§ Provided information
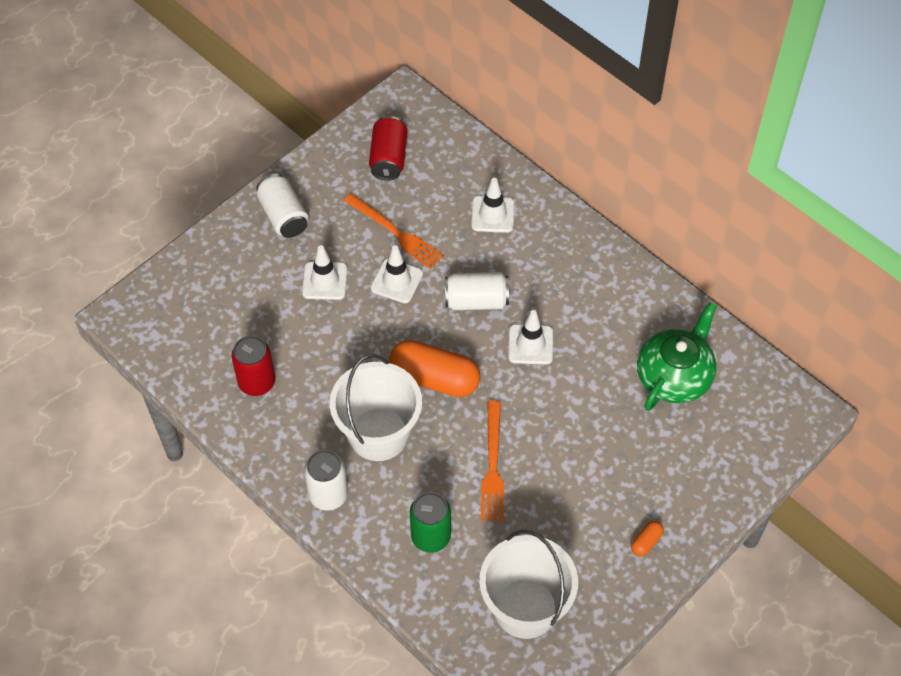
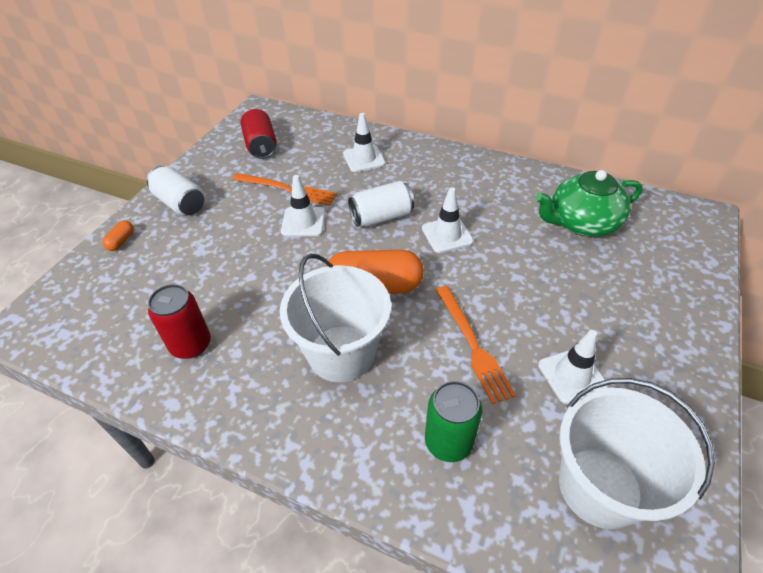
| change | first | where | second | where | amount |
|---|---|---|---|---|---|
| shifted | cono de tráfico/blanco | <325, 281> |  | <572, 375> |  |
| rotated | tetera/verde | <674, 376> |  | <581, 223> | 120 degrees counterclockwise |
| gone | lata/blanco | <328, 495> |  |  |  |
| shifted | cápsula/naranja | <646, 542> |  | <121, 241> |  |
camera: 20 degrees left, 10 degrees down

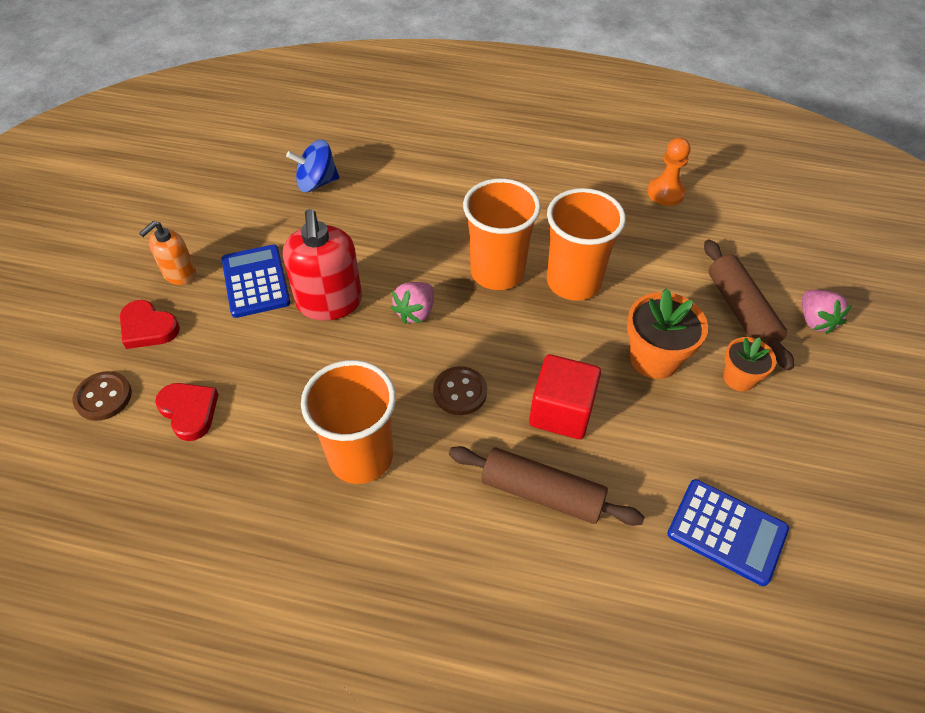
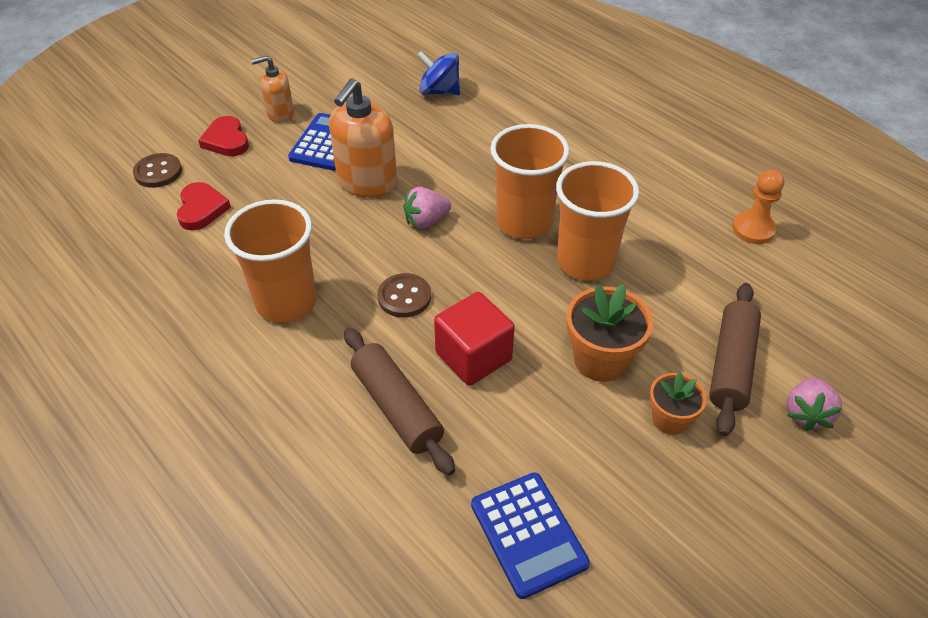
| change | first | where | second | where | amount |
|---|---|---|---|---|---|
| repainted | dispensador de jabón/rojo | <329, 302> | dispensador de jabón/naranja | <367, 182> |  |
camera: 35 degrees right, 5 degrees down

§ Task item
Would you give again, exactly as written, the lines from the one containing "degrees counterclockwise |" through the end of the records, with no pictures and no other lines?

§ Your response
| rotated | tetera/verde | <674, 376> |  | <581, 223> | 120 degrees counterclockwise |
| gone | lata/blanco | <328, 495> |  |  |  |
| shifted | cápsula/naranja | <646, 542> |  | <121, 241> |  |
camera: 20 degrees left, 10 degrees down

| change | first | where | second | where | amount |
|---|---|---|---|---|---|
| repainted | dispensador de jabón/rojo | <329, 302> | dispensador de jabón/naranja | <367, 182> |  |
camera: 35 degrees right, 5 degrees down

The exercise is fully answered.